Records contained in a dataset

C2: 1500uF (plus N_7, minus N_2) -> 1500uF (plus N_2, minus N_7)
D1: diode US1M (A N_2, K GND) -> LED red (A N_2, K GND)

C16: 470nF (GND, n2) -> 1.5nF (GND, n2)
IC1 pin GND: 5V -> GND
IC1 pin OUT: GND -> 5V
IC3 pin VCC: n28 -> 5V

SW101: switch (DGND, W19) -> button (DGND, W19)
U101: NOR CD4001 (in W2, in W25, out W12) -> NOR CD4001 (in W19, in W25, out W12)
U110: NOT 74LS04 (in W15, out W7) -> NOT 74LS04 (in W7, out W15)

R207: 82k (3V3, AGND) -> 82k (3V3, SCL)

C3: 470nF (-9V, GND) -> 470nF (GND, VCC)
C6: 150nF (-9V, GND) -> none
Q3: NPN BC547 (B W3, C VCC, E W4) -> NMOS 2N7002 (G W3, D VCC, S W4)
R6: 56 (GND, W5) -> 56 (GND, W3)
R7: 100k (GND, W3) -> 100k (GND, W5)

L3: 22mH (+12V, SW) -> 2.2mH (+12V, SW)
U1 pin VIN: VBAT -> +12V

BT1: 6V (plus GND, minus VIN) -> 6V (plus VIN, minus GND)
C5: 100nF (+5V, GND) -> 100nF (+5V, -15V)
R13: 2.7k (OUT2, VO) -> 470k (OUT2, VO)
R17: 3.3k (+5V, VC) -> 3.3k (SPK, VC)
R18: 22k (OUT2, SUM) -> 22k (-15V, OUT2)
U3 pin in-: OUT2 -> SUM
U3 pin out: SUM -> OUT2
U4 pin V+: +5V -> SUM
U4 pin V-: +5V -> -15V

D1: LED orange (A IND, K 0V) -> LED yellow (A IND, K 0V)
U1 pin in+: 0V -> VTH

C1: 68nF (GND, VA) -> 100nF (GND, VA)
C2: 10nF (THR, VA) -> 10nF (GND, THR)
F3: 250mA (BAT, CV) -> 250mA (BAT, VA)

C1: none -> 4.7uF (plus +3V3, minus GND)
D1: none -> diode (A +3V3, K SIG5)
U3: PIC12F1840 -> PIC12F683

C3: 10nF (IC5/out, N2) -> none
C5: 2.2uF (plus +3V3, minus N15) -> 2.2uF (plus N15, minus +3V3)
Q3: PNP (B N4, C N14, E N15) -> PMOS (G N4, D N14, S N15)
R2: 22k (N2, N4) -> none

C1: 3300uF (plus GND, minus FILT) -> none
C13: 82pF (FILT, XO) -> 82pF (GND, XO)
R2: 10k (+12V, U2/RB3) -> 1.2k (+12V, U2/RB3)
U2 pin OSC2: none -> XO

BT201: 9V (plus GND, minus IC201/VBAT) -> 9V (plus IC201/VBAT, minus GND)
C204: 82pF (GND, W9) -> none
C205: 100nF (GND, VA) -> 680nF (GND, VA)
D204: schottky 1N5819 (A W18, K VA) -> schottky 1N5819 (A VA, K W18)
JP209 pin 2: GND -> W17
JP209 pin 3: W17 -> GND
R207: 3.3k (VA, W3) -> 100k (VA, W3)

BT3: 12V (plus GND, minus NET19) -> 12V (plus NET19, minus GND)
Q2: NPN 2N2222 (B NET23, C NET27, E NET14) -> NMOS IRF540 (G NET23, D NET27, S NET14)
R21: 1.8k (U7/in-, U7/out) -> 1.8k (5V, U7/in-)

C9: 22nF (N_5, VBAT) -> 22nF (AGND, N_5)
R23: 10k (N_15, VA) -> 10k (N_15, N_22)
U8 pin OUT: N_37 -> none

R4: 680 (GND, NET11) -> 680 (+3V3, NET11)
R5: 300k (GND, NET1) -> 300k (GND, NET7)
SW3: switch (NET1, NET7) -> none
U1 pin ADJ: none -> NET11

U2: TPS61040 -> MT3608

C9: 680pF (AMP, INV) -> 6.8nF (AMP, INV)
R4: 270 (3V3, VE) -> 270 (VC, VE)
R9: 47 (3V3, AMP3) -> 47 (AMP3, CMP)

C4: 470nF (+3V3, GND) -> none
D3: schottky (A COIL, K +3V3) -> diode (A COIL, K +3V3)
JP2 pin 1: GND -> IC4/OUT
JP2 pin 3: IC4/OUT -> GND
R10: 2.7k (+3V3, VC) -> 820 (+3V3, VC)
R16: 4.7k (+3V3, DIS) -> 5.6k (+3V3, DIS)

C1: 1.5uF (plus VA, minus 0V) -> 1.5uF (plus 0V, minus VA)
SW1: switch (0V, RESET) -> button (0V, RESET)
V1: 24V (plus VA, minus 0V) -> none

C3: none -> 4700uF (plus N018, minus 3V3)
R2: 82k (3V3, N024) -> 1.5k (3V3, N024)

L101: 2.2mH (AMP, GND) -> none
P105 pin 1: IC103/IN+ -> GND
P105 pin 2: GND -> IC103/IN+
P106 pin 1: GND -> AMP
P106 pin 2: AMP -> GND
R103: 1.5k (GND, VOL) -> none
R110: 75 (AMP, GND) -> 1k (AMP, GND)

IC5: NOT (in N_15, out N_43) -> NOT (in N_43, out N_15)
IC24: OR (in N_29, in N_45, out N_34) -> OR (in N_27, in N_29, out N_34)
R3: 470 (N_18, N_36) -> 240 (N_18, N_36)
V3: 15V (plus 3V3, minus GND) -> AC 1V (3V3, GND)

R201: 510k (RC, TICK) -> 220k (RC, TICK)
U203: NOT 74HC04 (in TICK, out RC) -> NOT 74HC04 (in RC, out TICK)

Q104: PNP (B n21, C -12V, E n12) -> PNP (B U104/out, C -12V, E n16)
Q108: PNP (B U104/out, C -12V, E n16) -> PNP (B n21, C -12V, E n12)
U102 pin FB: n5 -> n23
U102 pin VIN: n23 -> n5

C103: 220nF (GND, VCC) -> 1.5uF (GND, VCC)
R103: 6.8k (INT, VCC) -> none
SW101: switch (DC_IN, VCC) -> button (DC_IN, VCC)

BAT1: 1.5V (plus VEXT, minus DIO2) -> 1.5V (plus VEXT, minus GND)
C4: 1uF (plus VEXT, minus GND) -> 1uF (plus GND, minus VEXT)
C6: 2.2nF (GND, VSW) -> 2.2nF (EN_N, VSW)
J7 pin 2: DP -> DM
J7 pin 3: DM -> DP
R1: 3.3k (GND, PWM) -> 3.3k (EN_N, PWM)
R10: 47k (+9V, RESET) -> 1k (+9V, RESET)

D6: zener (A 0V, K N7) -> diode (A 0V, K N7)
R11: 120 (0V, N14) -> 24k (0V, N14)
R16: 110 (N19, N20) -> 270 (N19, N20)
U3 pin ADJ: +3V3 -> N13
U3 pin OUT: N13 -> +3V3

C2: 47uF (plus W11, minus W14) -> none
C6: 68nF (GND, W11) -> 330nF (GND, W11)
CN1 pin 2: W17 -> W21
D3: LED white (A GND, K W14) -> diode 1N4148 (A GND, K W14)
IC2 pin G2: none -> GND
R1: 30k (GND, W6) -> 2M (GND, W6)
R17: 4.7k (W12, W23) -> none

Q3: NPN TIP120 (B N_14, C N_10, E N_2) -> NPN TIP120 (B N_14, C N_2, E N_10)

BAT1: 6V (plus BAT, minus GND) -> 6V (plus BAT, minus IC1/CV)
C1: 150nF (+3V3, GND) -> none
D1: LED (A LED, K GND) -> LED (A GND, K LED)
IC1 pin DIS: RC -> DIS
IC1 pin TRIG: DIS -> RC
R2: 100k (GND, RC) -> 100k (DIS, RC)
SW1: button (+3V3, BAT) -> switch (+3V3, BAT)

_YOUR ASSIGNMENT_. If a line of the records above holds the word "VEXT", show it.

_COMPLETED EXERCISE_.
BAT1: 1.5V (plus VEXT, minus DIO2) -> 1.5V (plus VEXT, minus GND)
C4: 1uF (plus VEXT, minus GND) -> 1uF (plus GND, minus VEXT)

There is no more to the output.